== Extracted data ==

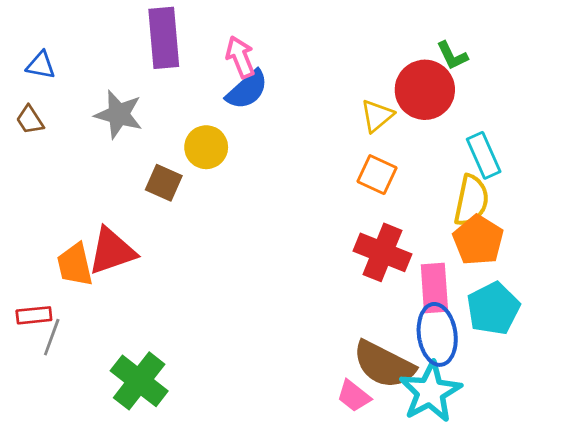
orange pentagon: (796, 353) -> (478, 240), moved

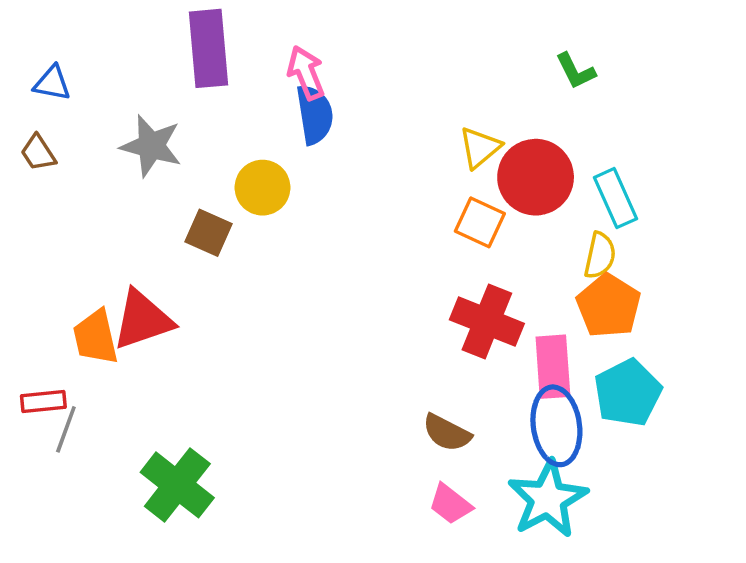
blue semicircle: (247, 90) -> (315, 115), turned -57
red circle: (425, 90) -> (536, 177), moved
yellow semicircle: (471, 200) -> (600, 255), size x0.7
brown semicircle: (384, 365) -> (447, 433), moved, size x0.6

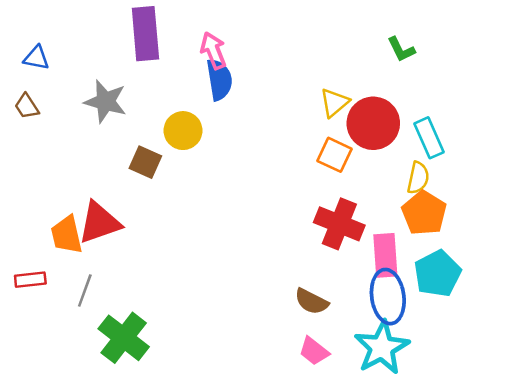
gray line: (66, 429) -> (85, 291), moved

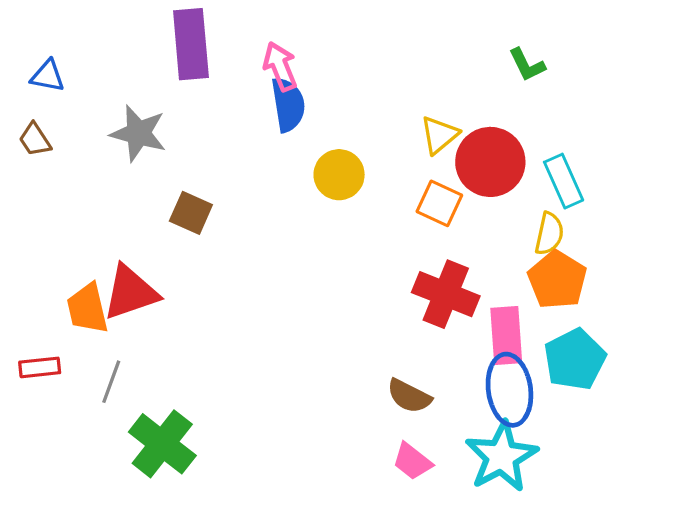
yellow circle: (183, 131) -> (339, 175), moved

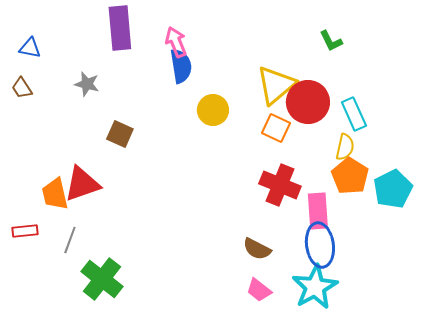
gray star: (138, 133) -> (87, 84), size x0.7
yellow triangle: (439, 135) -> (276, 85), size x1.6
cyan pentagon: (575, 359) -> (393, 189), moved

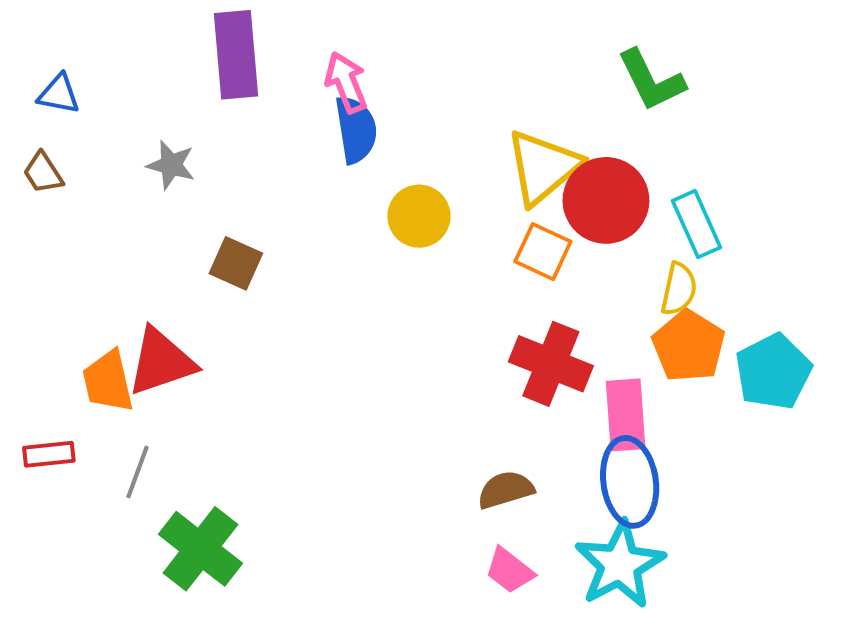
green L-shape: (331, 41) -> (651, 80), size x1.5
brown semicircle: (257, 249) -> (506, 490), turned 136

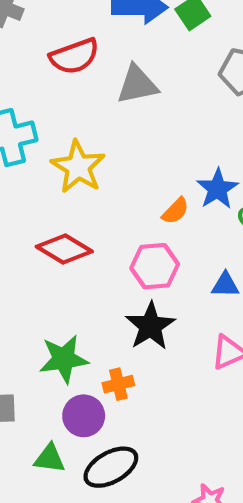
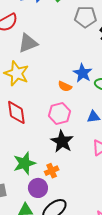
gray triangle: (137, 85) -> (28, 43), moved
orange semicircle: (175, 211) -> (65, 86), turned 80
red diamond: (64, 249) -> (16, 112), turned 60

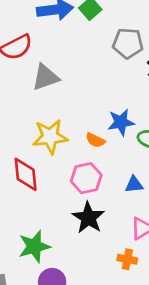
yellow star: (17, 73) -> (50, 137), moved, turned -30
blue star: (83, 73) -> (121, 122), turned 30
orange cross: (52, 171) -> (127, 259), moved, turned 32

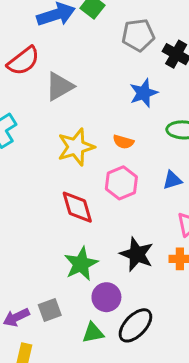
blue star: (121, 122) -> (144, 93), moved
red diamond: (26, 174) -> (77, 207), moved
black star: (88, 218) -> (137, 254), moved

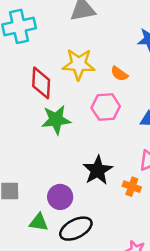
red diamond: (77, 207) -> (41, 83), moved
green star: (81, 264) -> (56, 120), moved

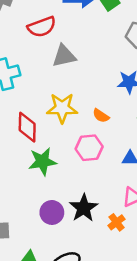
orange cross: (132, 187) -> (117, 222), turned 35
purple circle: (60, 197) -> (52, 212), moved

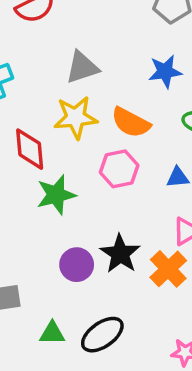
gray triangle: (64, 56) -> (82, 67), moved
orange semicircle: (101, 116) -> (131, 122), size x1.6
orange cross: (117, 222) -> (168, 269), size x1.5

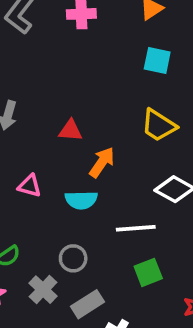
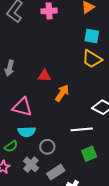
yellow trapezoid: (159, 125) -> (92, 59), moved
pink triangle: (30, 186) -> (22, 107), size x1.5
cyan semicircle: (81, 200) -> (27, 132), moved

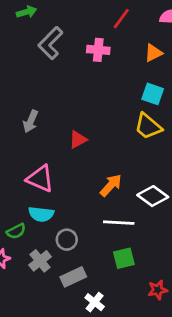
red triangle: (44, 76) -> (78, 140), turned -40
orange arrow: (62, 93) -> (111, 185), moved

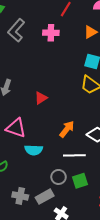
cyan semicircle: (41, 214) -> (34, 150), moved
gray circle: (67, 240) -> (59, 177), moved
gray cross: (40, 261) -> (20, 196), moved, turned -35

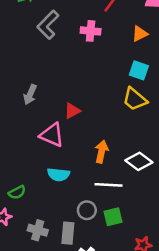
pink triangle: (16, 128) -> (52, 135), moved
orange arrow: (67, 129) -> (101, 152), turned -30
gray rectangle: (45, 197) -> (68, 233), turned -60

===

## Aim of the task:
Write out the lines above exactly, but only from the one containing "orange arrow: (67, 129)" through the last one.

## Output for this task:
orange arrow: (67, 129) -> (101, 152), turned -30
gray rectangle: (45, 197) -> (68, 233), turned -60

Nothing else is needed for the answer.